<<<<
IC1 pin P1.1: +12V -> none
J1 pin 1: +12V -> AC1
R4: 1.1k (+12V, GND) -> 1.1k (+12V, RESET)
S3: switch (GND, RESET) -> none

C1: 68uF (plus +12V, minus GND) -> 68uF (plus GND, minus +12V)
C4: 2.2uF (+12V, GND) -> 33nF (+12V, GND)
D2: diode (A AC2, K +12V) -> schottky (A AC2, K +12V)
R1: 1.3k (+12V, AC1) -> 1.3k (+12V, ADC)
>>>>
<<<<
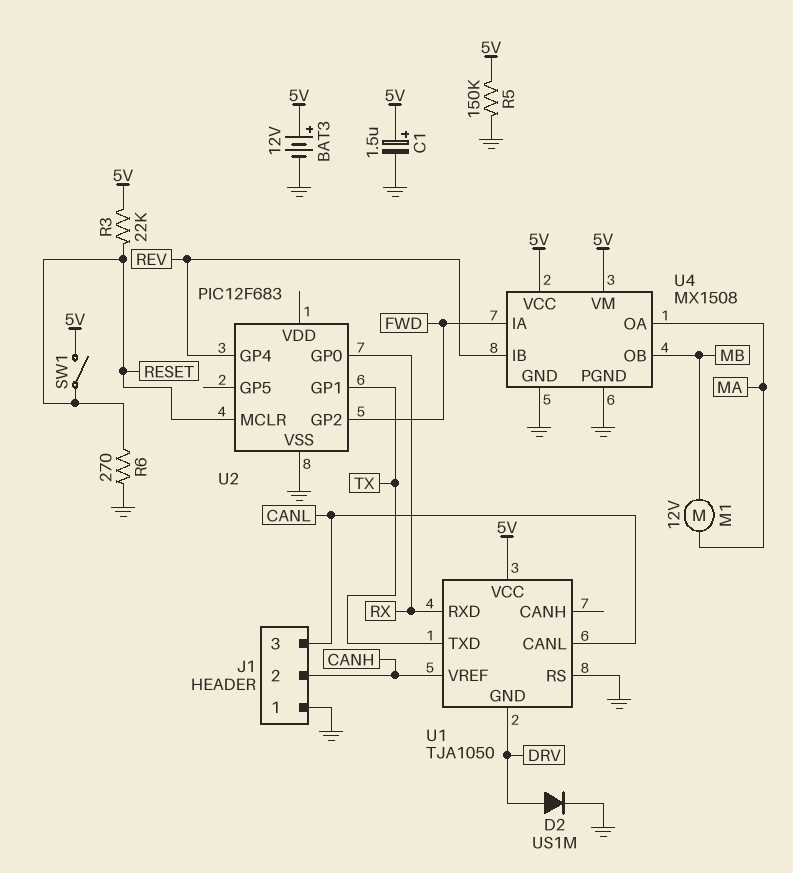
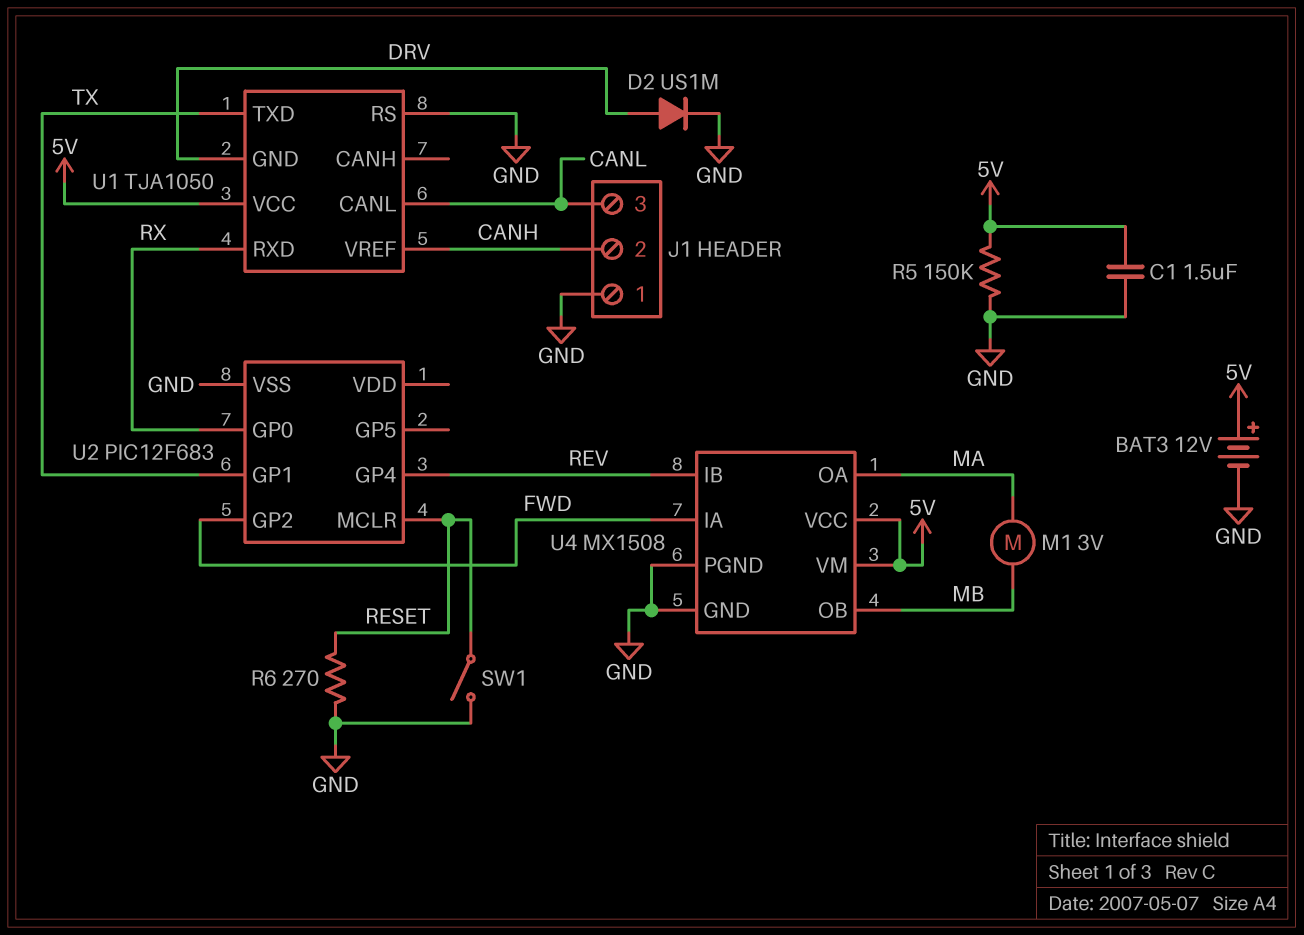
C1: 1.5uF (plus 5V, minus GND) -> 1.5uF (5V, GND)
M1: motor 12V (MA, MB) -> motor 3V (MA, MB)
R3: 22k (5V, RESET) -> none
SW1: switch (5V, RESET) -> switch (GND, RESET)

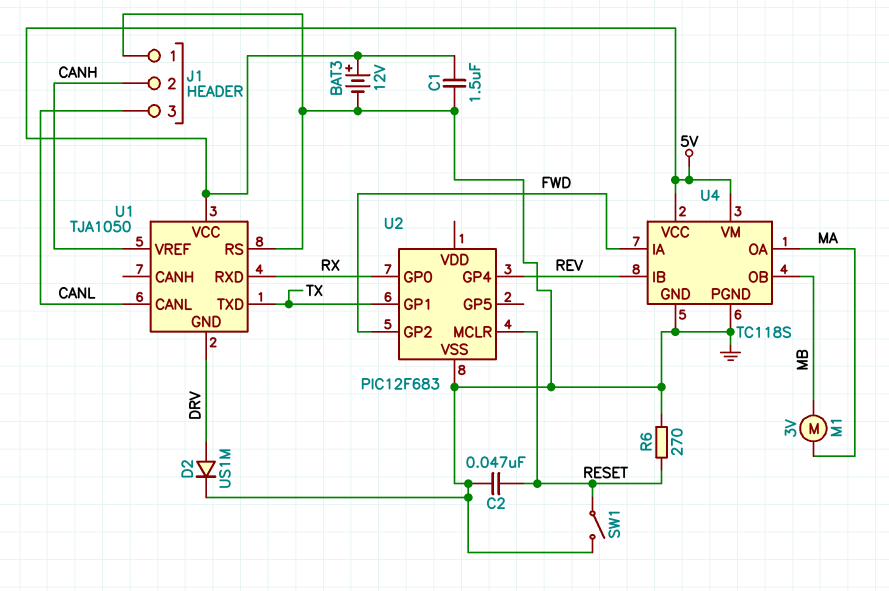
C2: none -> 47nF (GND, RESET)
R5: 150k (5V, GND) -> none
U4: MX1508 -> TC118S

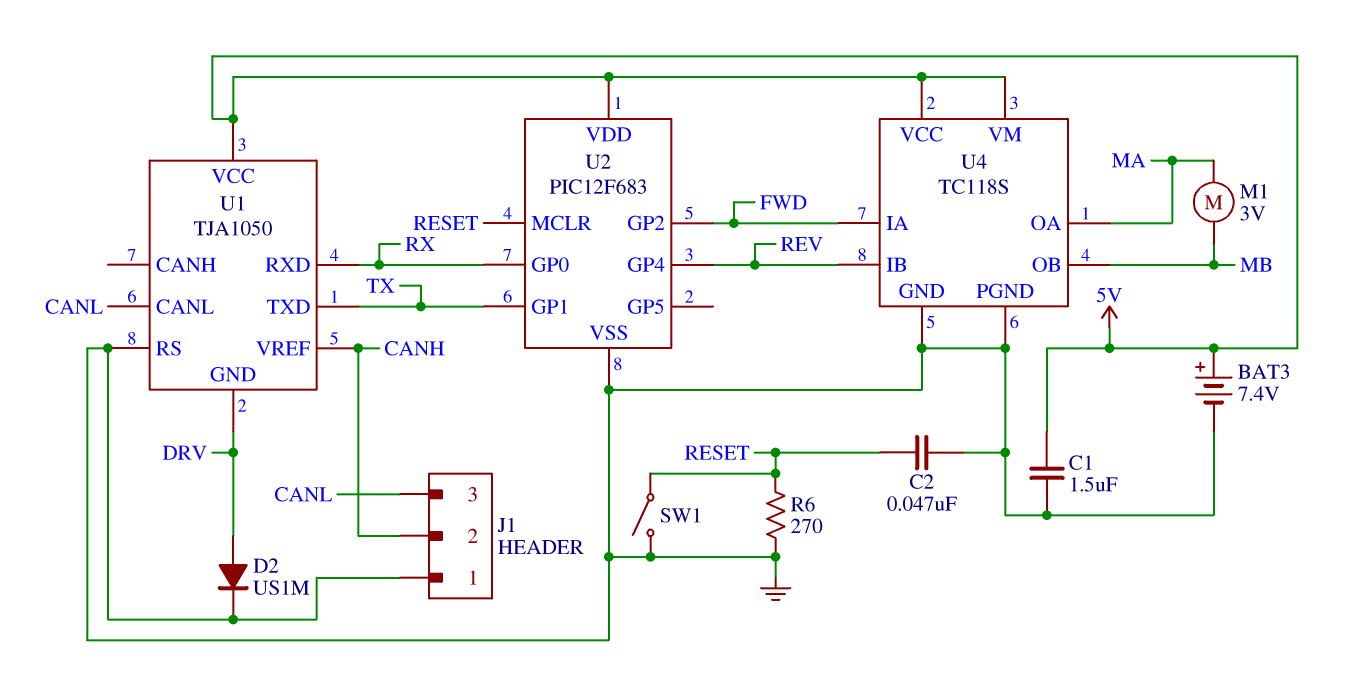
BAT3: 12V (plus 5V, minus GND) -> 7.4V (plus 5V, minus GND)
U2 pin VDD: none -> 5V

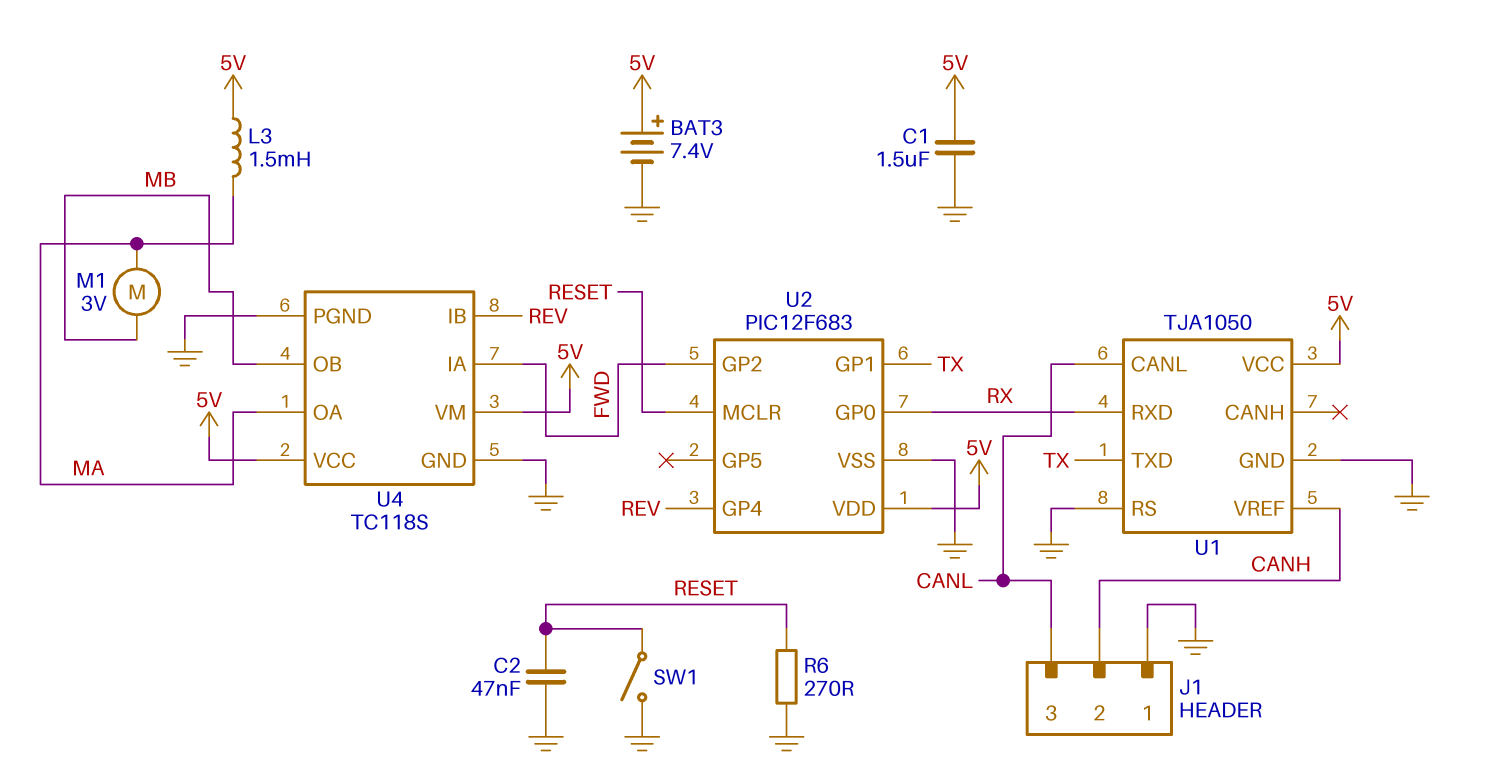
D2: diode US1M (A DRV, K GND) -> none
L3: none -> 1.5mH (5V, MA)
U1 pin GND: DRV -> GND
>>>>
<<<<
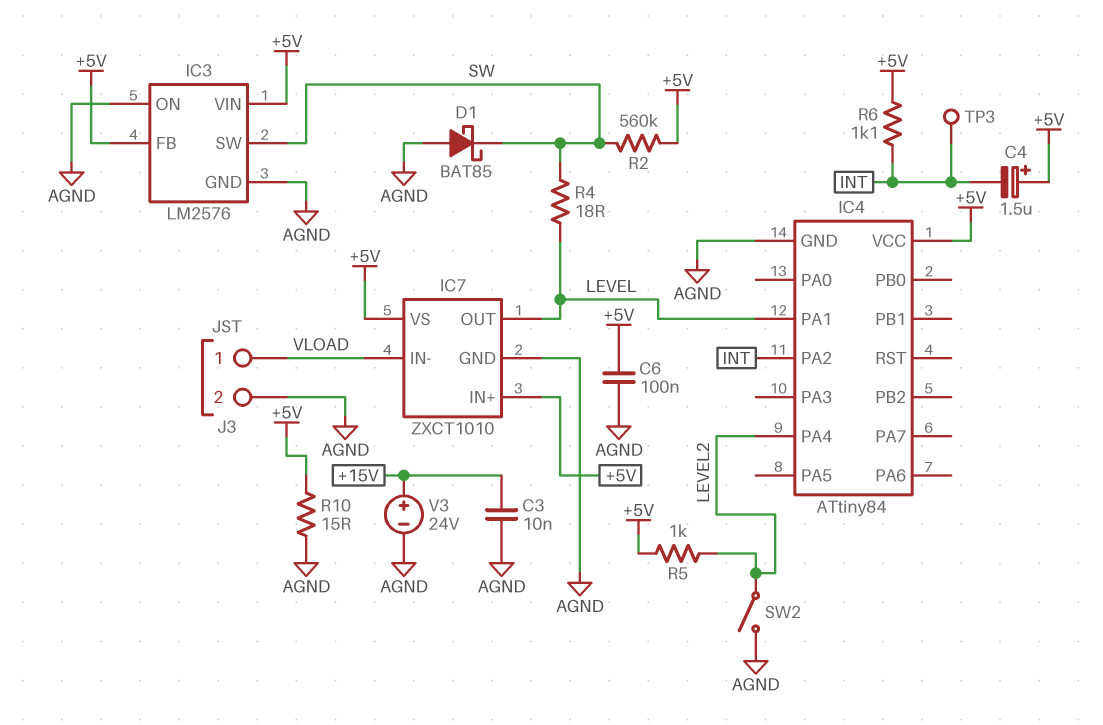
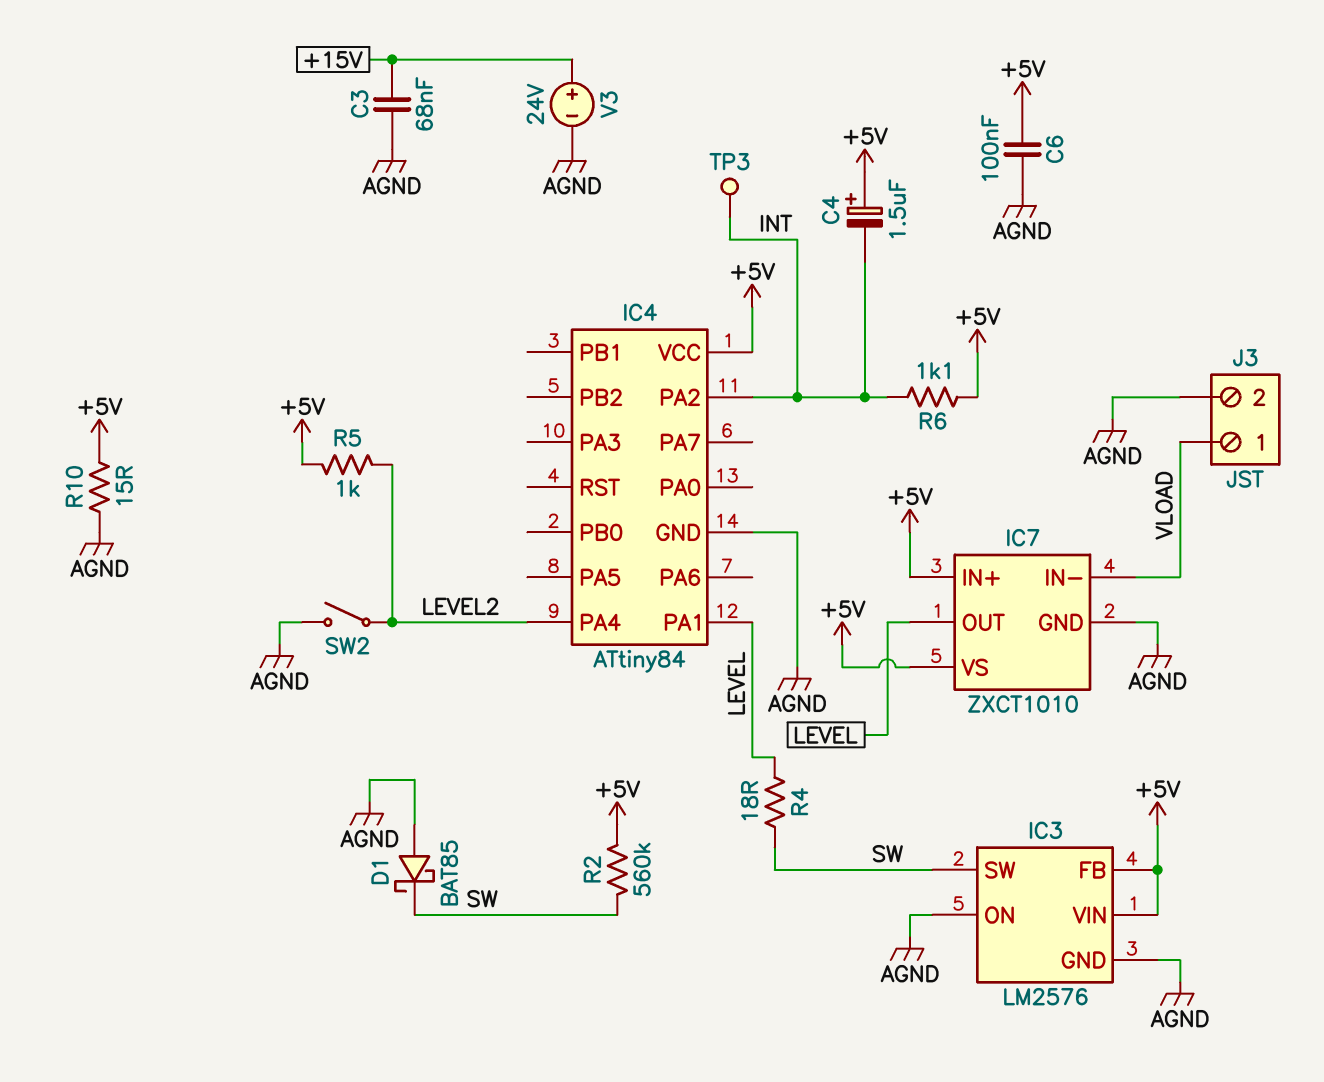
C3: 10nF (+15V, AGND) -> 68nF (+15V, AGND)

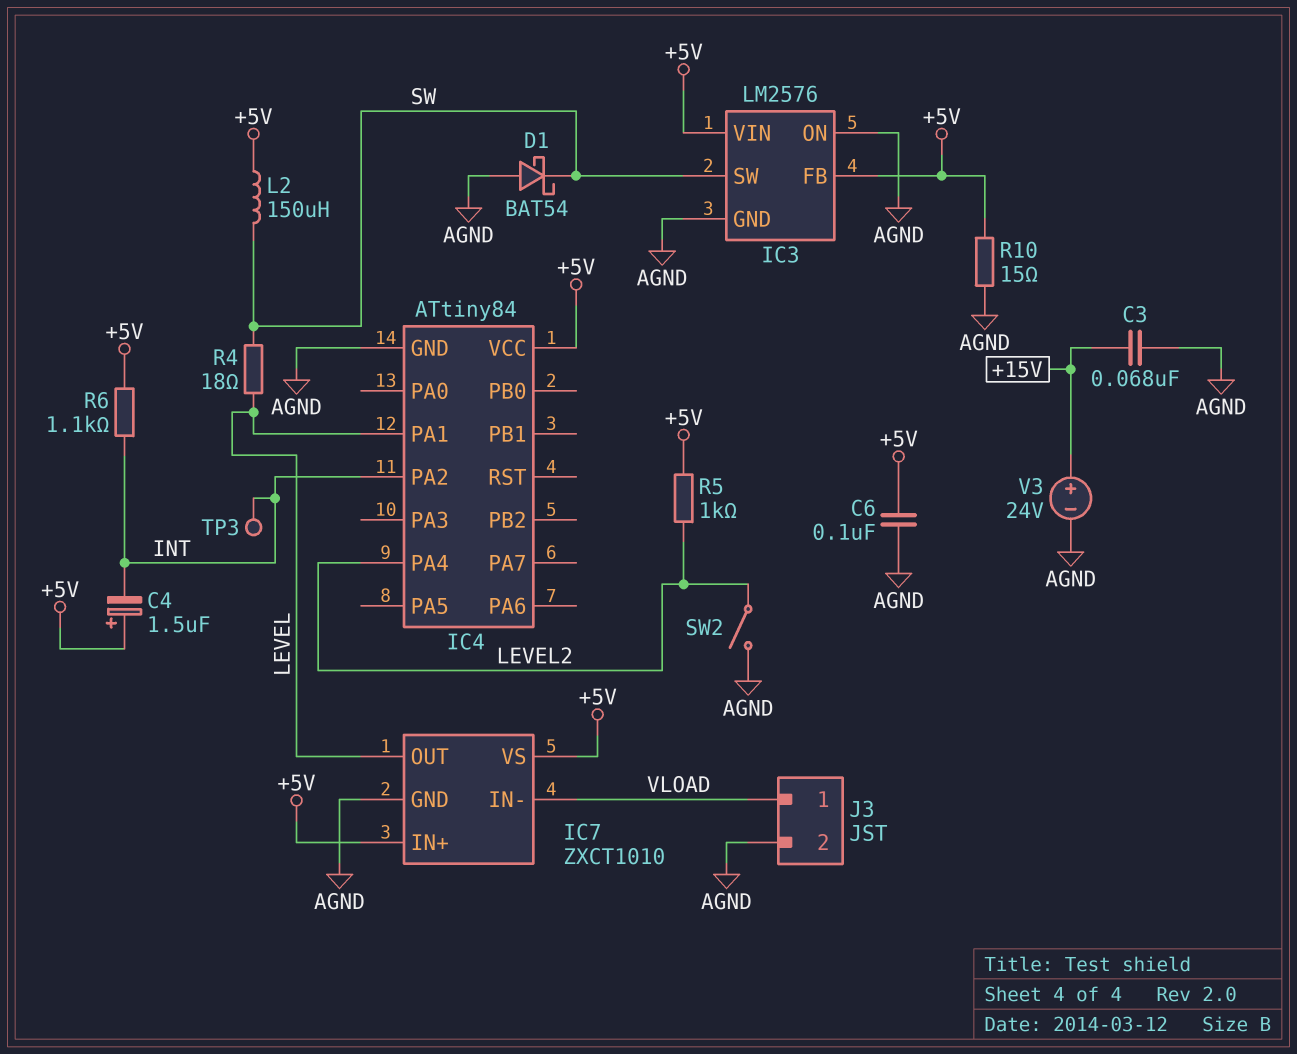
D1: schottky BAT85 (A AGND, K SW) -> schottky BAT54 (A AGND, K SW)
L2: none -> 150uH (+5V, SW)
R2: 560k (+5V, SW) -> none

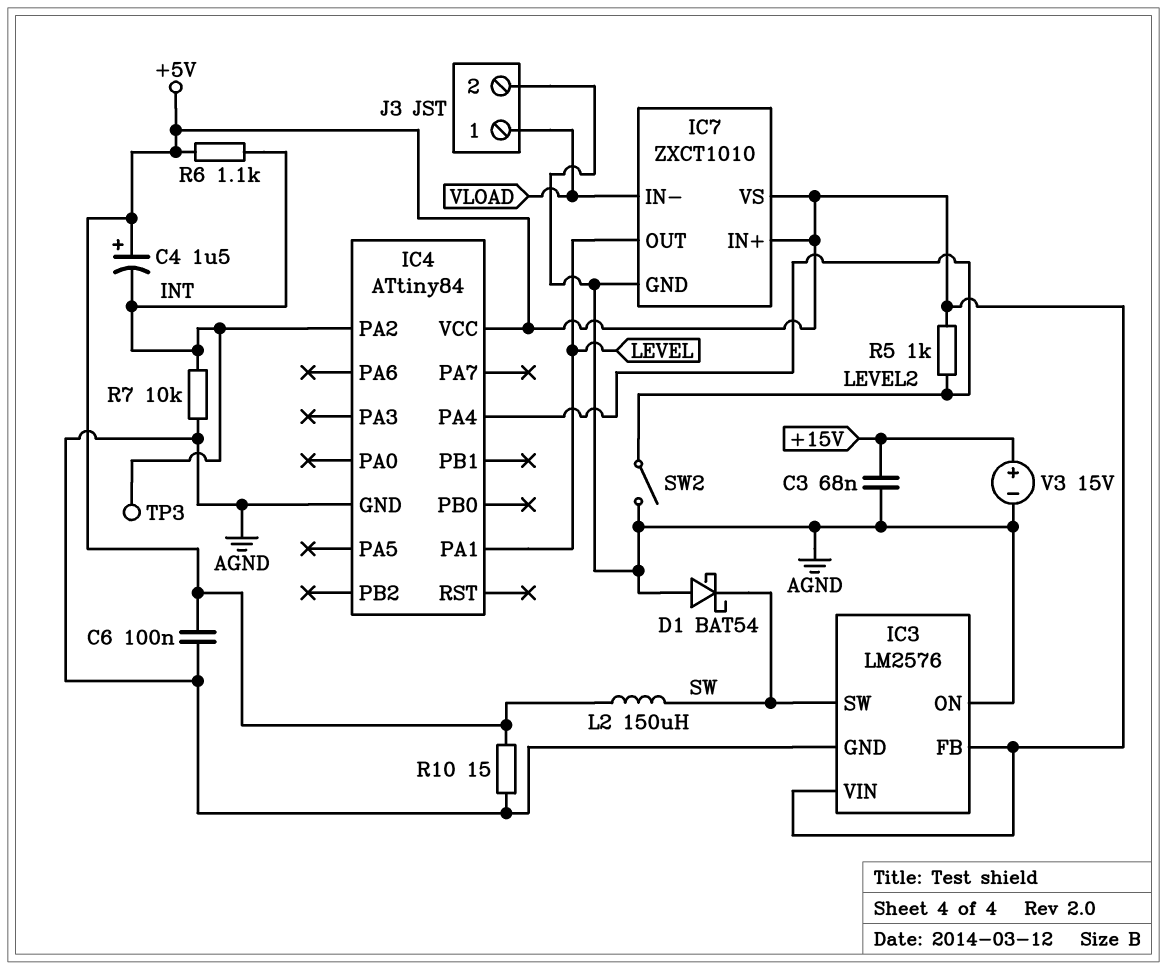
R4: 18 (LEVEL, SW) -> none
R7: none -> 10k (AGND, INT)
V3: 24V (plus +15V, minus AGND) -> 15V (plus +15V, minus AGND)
>>>>
▶ [GOAL OF THE EXERCISE]
In the material above, find every line that has the string "plus" and pull those lines out.

▶ [EXERCISE ANSWER]
C1: 68uF (plus +12V, minus GND) -> 68uF (plus GND, minus +12V)
C1: 1.5uF (plus 5V, minus GND) -> 1.5uF (5V, GND)
BAT3: 12V (plus 5V, minus GND) -> 7.4V (plus 5V, minus GND)
V3: 24V (plus +15V, minus AGND) -> 15V (plus +15V, minus AGND)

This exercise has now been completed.